[Data supplied — start]

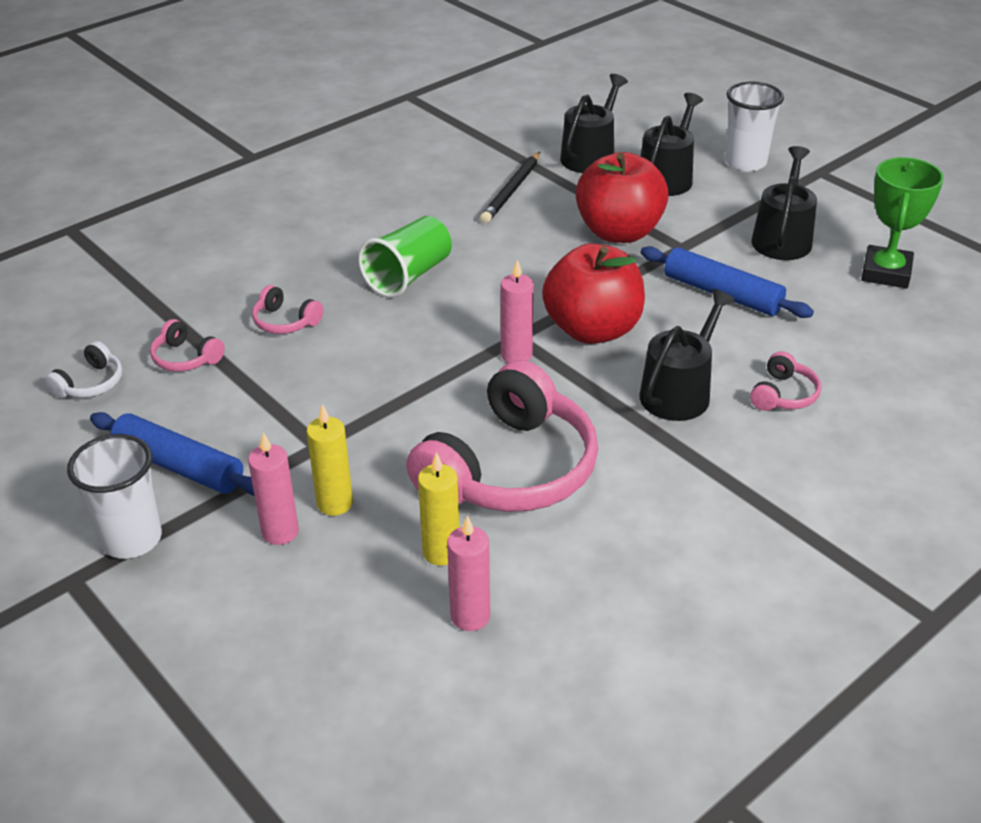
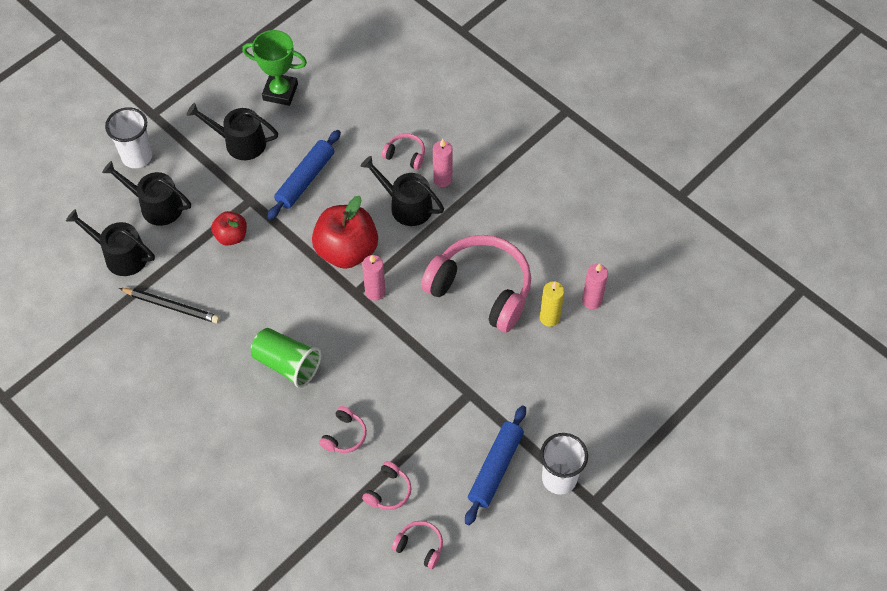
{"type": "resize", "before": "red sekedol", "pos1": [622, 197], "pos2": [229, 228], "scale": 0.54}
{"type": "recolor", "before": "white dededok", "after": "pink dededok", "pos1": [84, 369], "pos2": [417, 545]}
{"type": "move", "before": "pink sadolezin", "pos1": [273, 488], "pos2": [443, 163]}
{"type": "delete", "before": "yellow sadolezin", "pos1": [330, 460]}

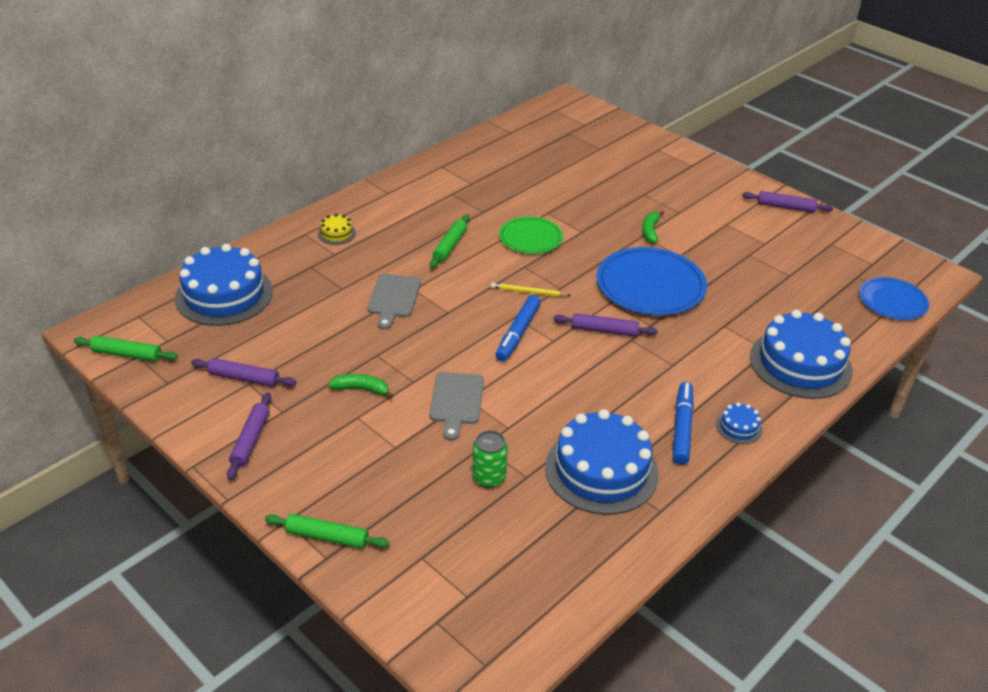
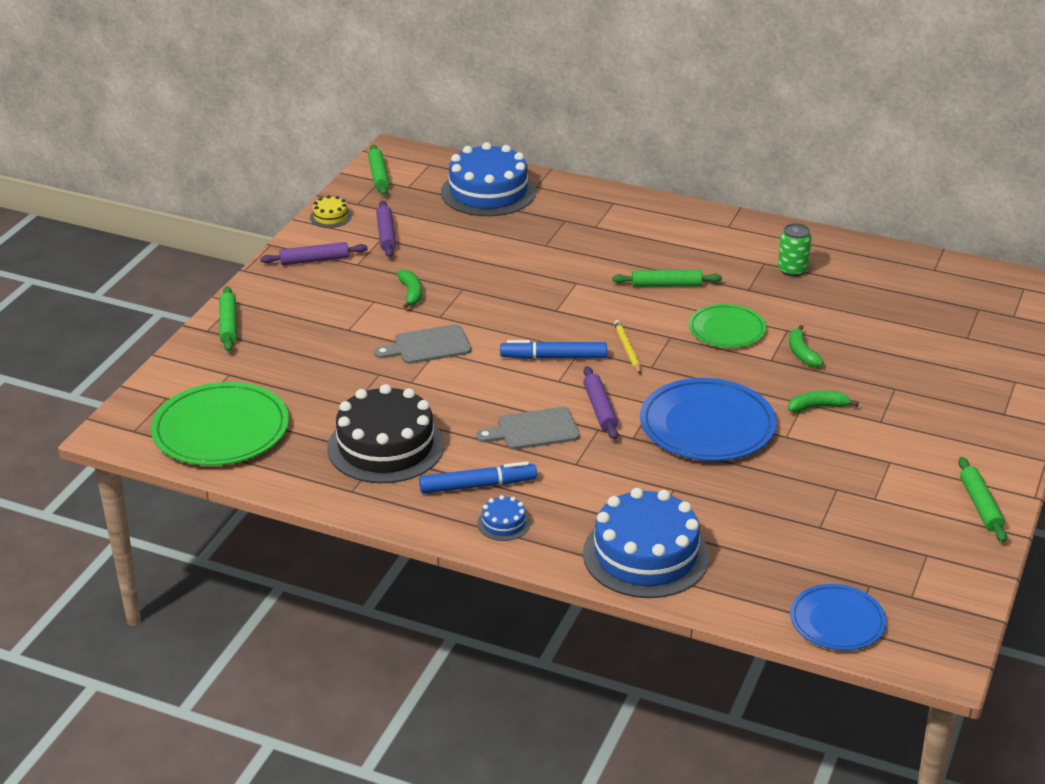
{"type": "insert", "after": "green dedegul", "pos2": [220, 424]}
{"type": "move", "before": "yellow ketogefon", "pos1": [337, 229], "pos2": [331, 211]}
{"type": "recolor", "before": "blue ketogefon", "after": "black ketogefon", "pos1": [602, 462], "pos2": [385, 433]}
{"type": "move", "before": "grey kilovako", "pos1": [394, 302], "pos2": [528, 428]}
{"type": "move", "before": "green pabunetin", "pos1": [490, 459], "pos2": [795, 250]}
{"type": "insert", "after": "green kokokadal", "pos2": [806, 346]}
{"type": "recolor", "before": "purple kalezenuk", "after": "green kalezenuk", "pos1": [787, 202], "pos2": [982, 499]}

[Data supplied — finish]

Task directions ▸ The answer should match the data above word for word, with no pictures in it.

Task answer ▸
{"type": "resize", "before": "red sekedol", "pos1": [622, 197], "pos2": [229, 228], "scale": 0.54}
{"type": "recolor", "before": "white dededok", "after": "pink dededok", "pos1": [84, 369], "pos2": [417, 545]}
{"type": "move", "before": "pink sadolezin", "pos1": [273, 488], "pos2": [443, 163]}
{"type": "delete", "before": "yellow sadolezin", "pos1": [330, 460]}

{"type": "insert", "after": "green dedegul", "pos2": [220, 424]}
{"type": "move", "before": "yellow ketogefon", "pos1": [337, 229], "pos2": [331, 211]}
{"type": "recolor", "before": "blue ketogefon", "after": "black ketogefon", "pos1": [602, 462], "pos2": [385, 433]}
{"type": "move", "before": "grey kilovako", "pos1": [394, 302], "pos2": [528, 428]}
{"type": "move", "before": "green pabunetin", "pos1": [490, 459], "pos2": [795, 250]}
{"type": "insert", "after": "green kokokadal", "pos2": [806, 346]}
{"type": "recolor", "before": "purple kalezenuk", "after": "green kalezenuk", "pos1": [787, 202], "pos2": [982, 499]}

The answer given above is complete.